[Colored object listings]

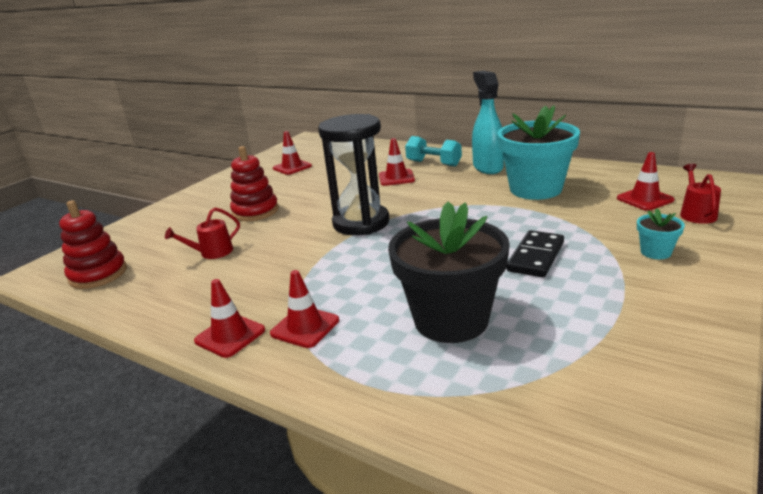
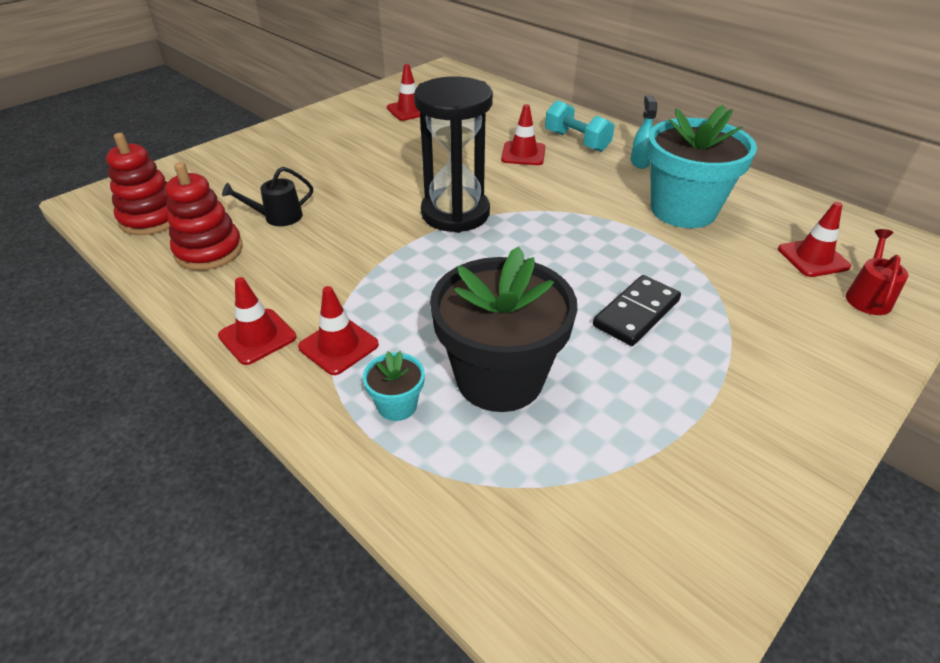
camera: 10 degrees right, 15 degrees up
(212, 252) = (278, 217): red watering can -> black watering can
(255, 211) = (345, 168): red stacking toy -> red stacking toy (209, 251)
(487, 167) = (639, 162): turquoise spray bottle -> turquoise spray bottle, size x0.54
(655, 252) = (785, 343): turquoise flower pot -> turquoise flower pot (397, 405)

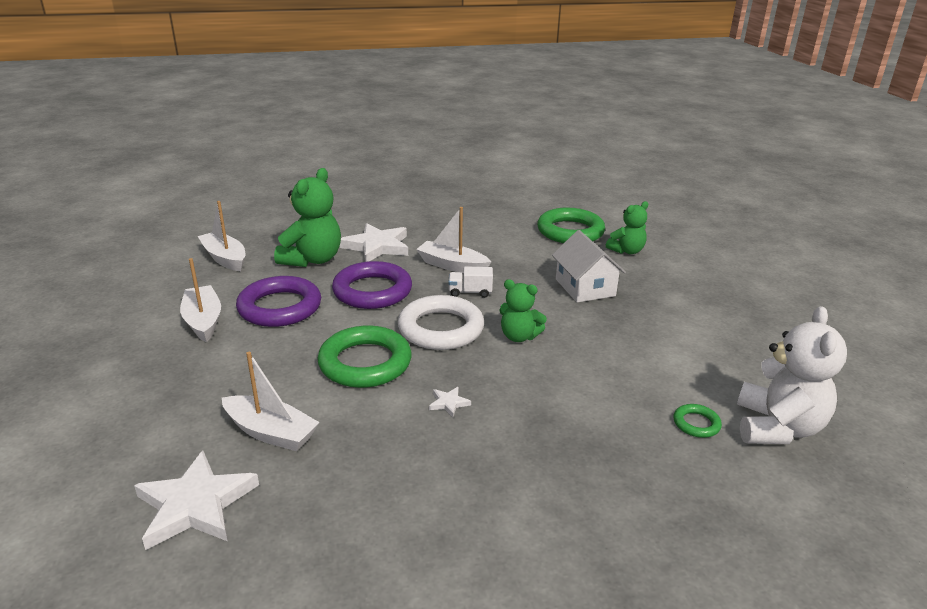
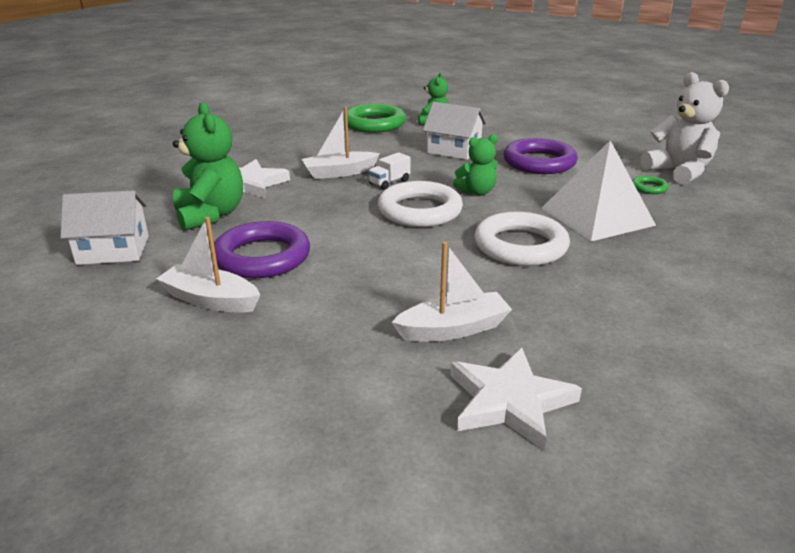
camera: 45 degrees left, 0 degrees up
(225, 258) = (113, 250): white boat -> white house
(365, 363) = (417, 254): green ring -> none
(372, 291) = (316, 212): purple ring -> purple ring (539, 162)
(448, 403) = (520, 246): white star -> white ring
(572, 419) = (597, 216): none -> white pyramid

PROBLEM TO SOLVE -
In the records above, find the line containing "(487, 167) = (639, 162): turquoise" and output every line from the first through that one, exactly, omitting pictures.

TASK ANSWER -
camera: 10 degrees right, 15 degrees up
(212, 252) = (278, 217): red watering can -> black watering can
(255, 211) = (345, 168): red stacking toy -> red stacking toy (209, 251)
(487, 167) = (639, 162): turquoise spray bottle -> turquoise spray bottle, size x0.54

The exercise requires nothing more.